*WORK REQUIRED:* Please copy each line in the records below that contains the string "spinning".

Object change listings
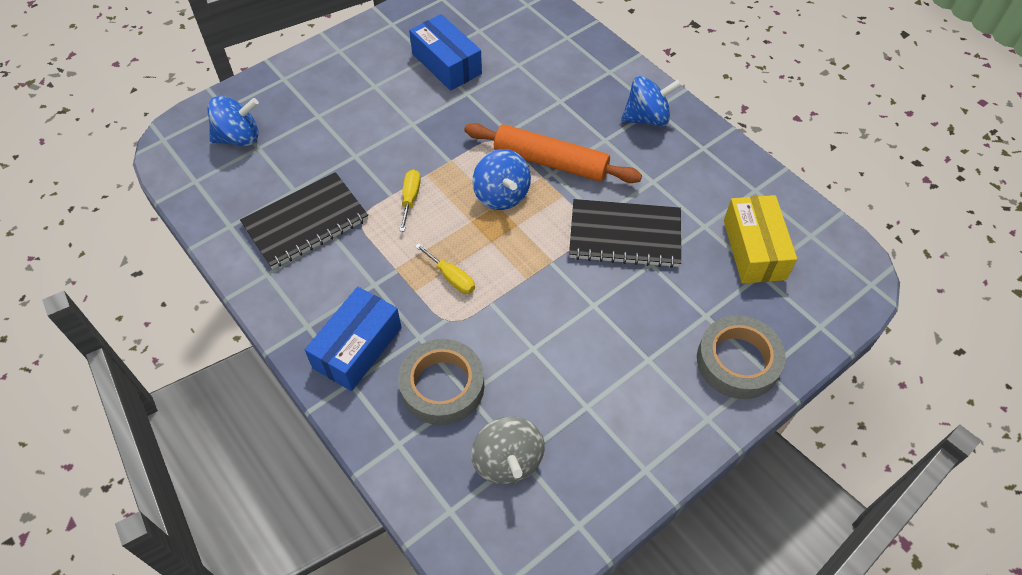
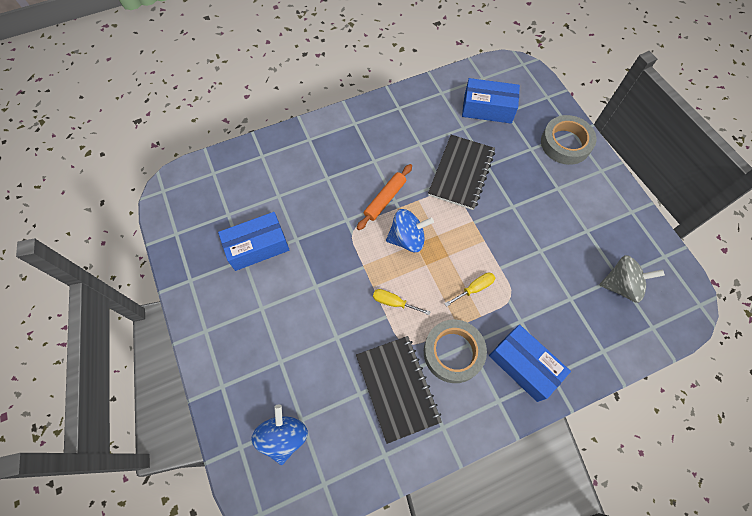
camera: 75 degrees left, 10 degrees up
grey tape [398,339,484,425] -> grey tape moved to [424,320,487,383]
orange rolling pin [464,123,642,183] -> orange rolling pin [357,164,412,230], size x0.66
blue spinning top [621,76,682,127] -> none
yellow box [724,195,797,284] -> blue box [462,78,520,124]

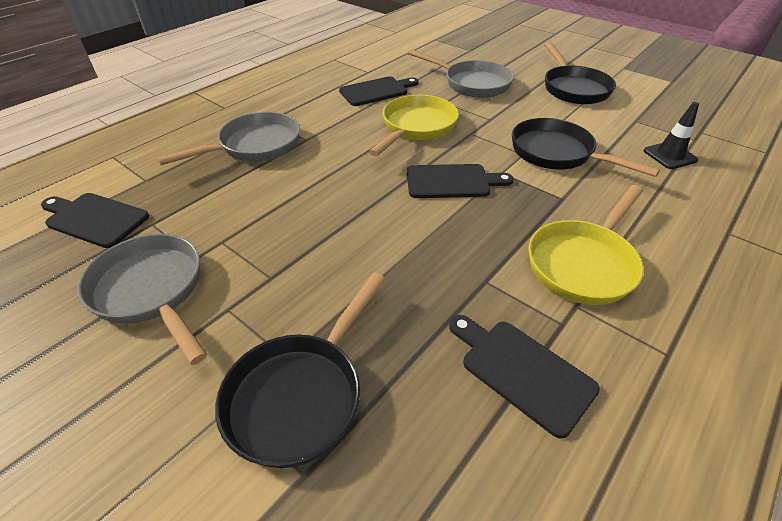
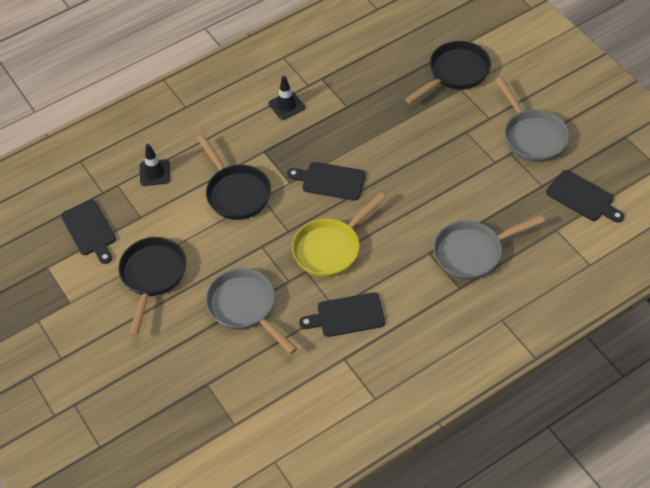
camera: 160 degrees left, 10 degrees up
black cutting board [449,315,600,439] -> black cutting board moved to [61,200,116,264]
yellow pan [528,185,644,305] -> black traffic cone [269,76,305,120]

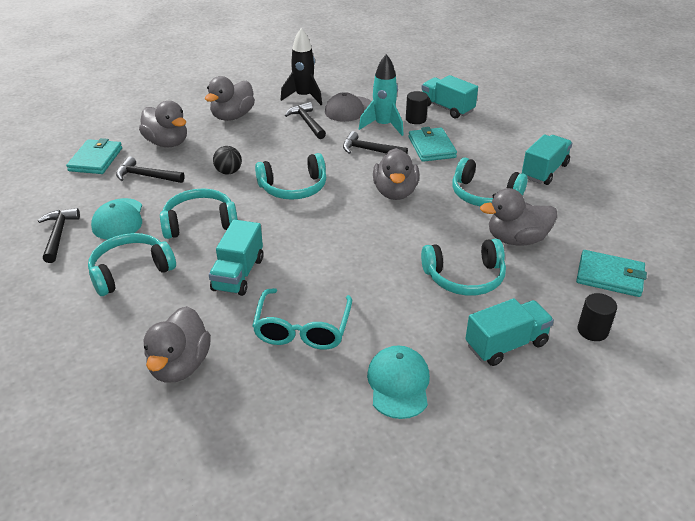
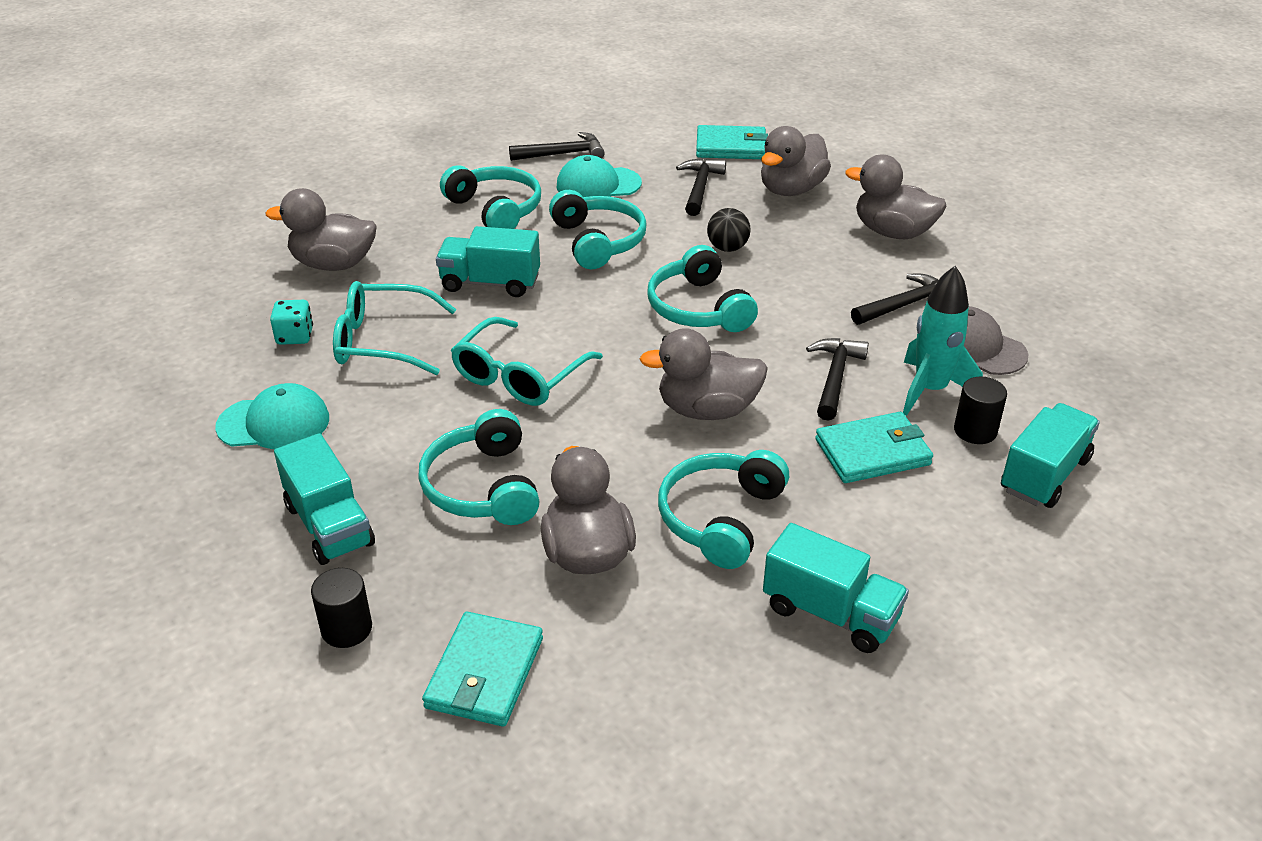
camera: 85 degrees right, 0 degrees up
black rocket [281,28,322,105] -> none
none -> turquoise dice [270,300,313,345]
none -> turquoise glasses [451,317,603,406]

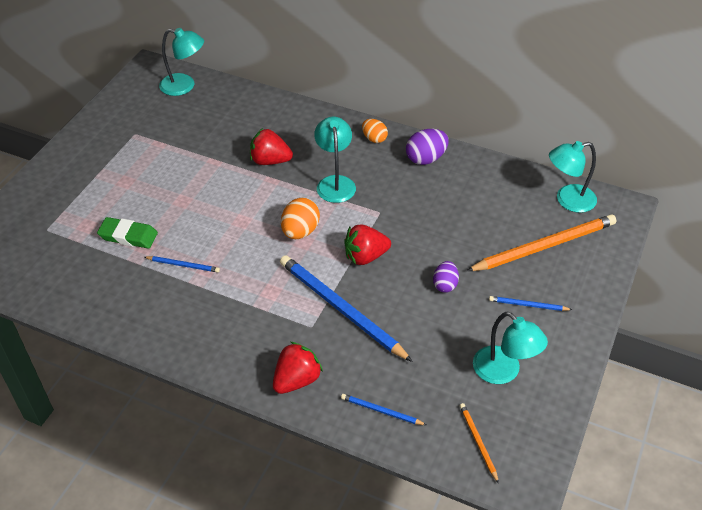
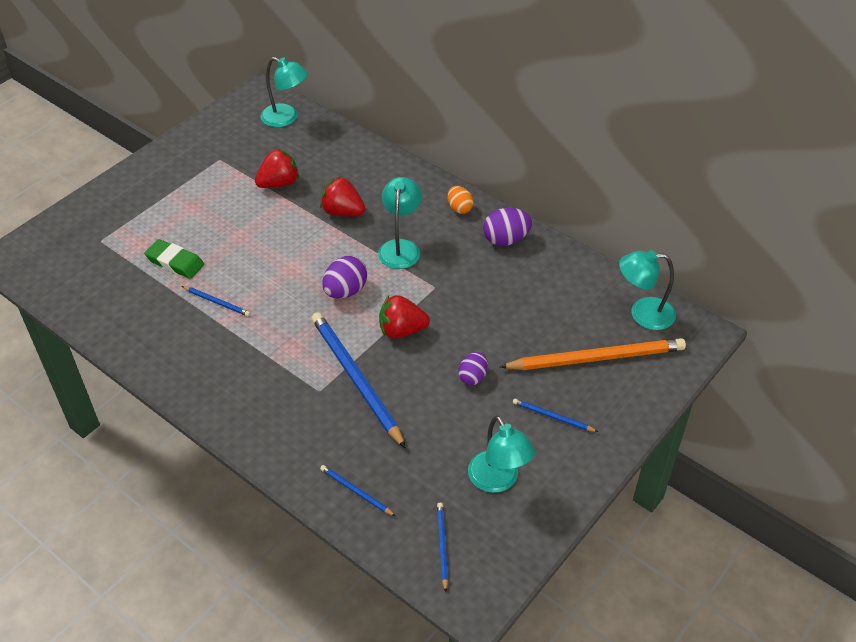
camera: 15 degrees right, 0 degrees up
red strawberry [273,342,323,394] -> red strawberry moved to [255,148,299,188]
orange egg [281,198,320,239] -> purple egg [322,256,367,299]
orange pencil [460,403,499,483] -> blue pencil [437,503,448,592]

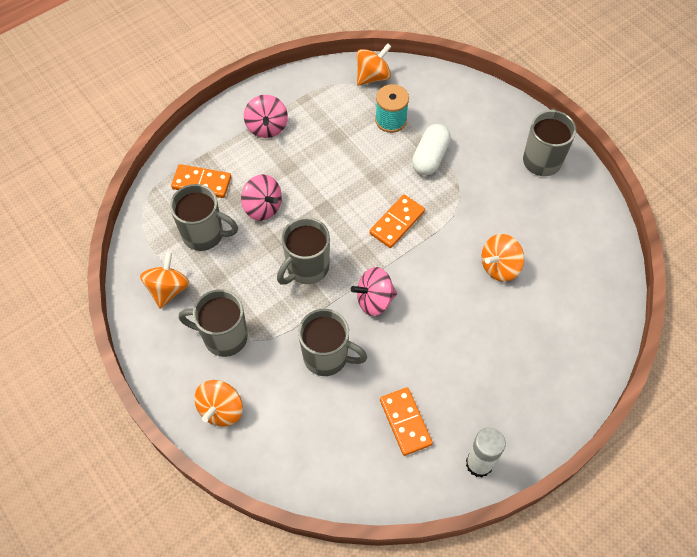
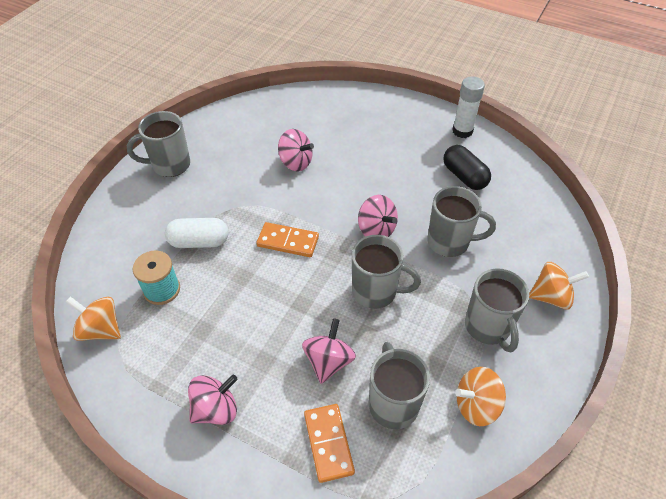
camera: 115 degrees left, 10 degrees down
grey mug [298,309,367,376] -> grey mug turned 105 degrees clockwise [427,186,496,257]
orange domino [380,387,433,456] -> black capsule [443,145,491,190]
orange spinning top [481,234,524,282] -> pink spinning top [278,129,314,172]

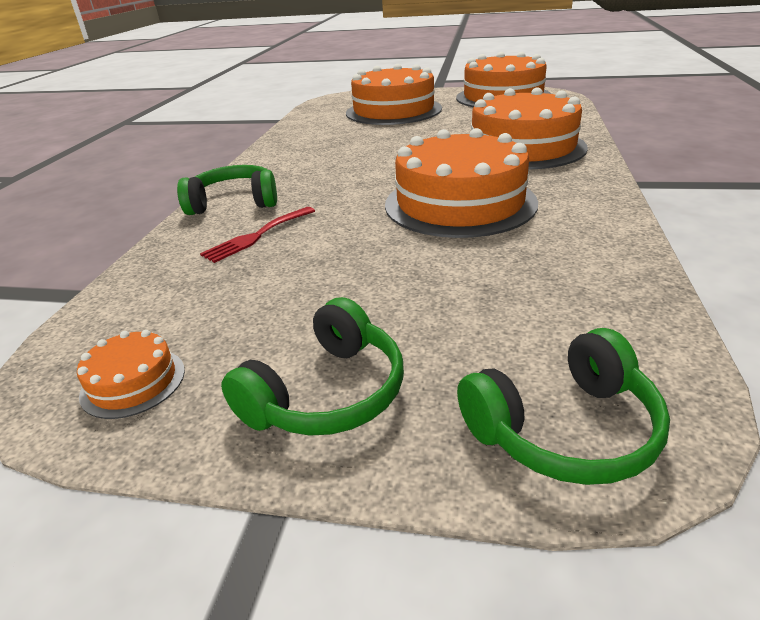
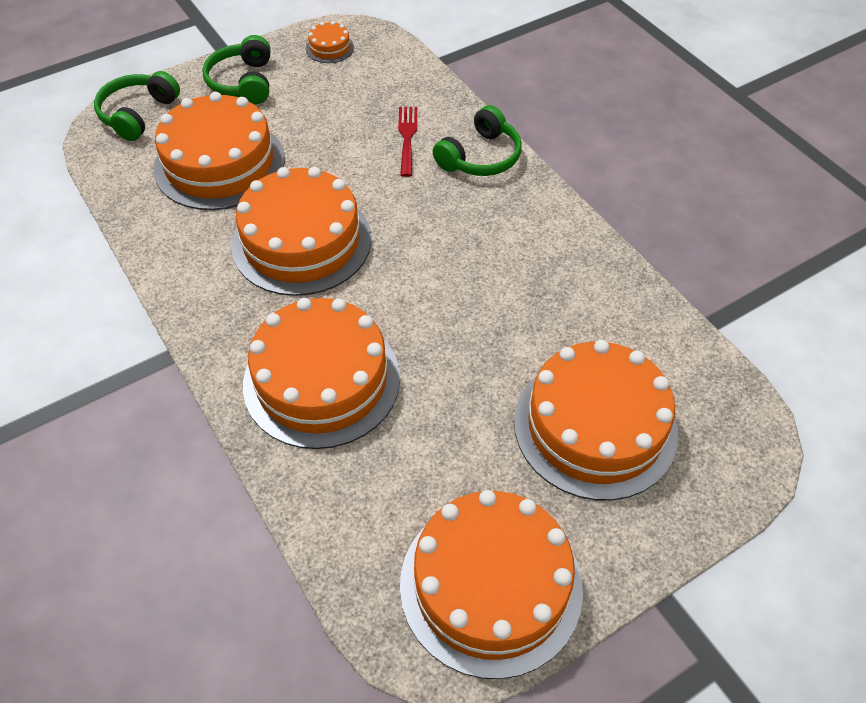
camera: 135 degrees right, 20 degrees up
none -> orange cake [154,92,285,210]

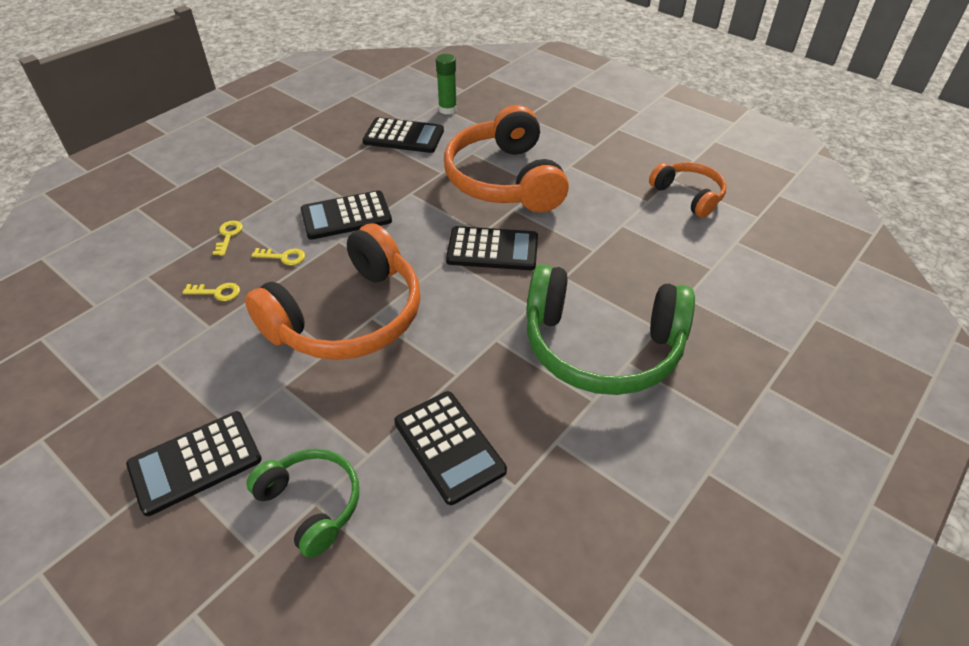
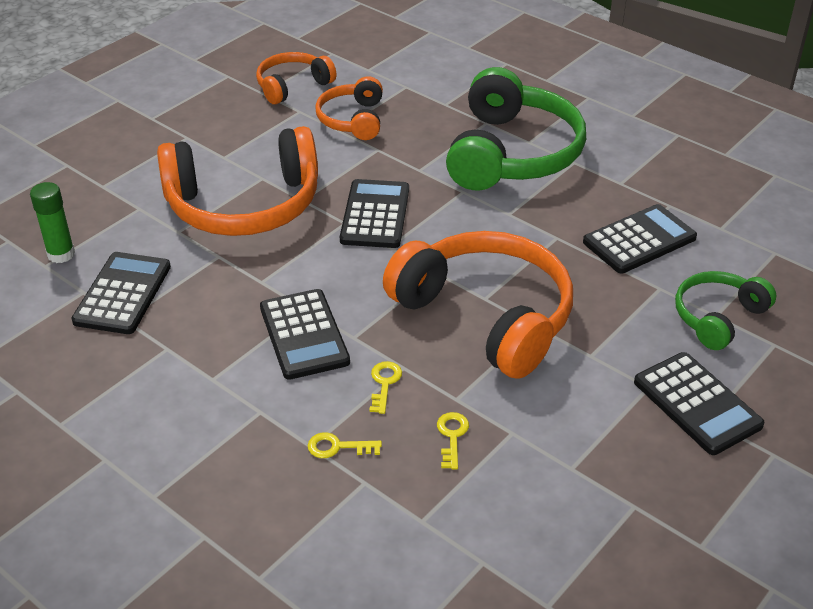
camera: 90 degrees left, 5 degrees down
none -> orange headphones [315,76,383,140]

*ANSWER FOR THIS EXERCISE:*
blue spinning top [621,76,682,127] -> none
orange spinning top [481,234,524,282] -> pink spinning top [278,129,314,172]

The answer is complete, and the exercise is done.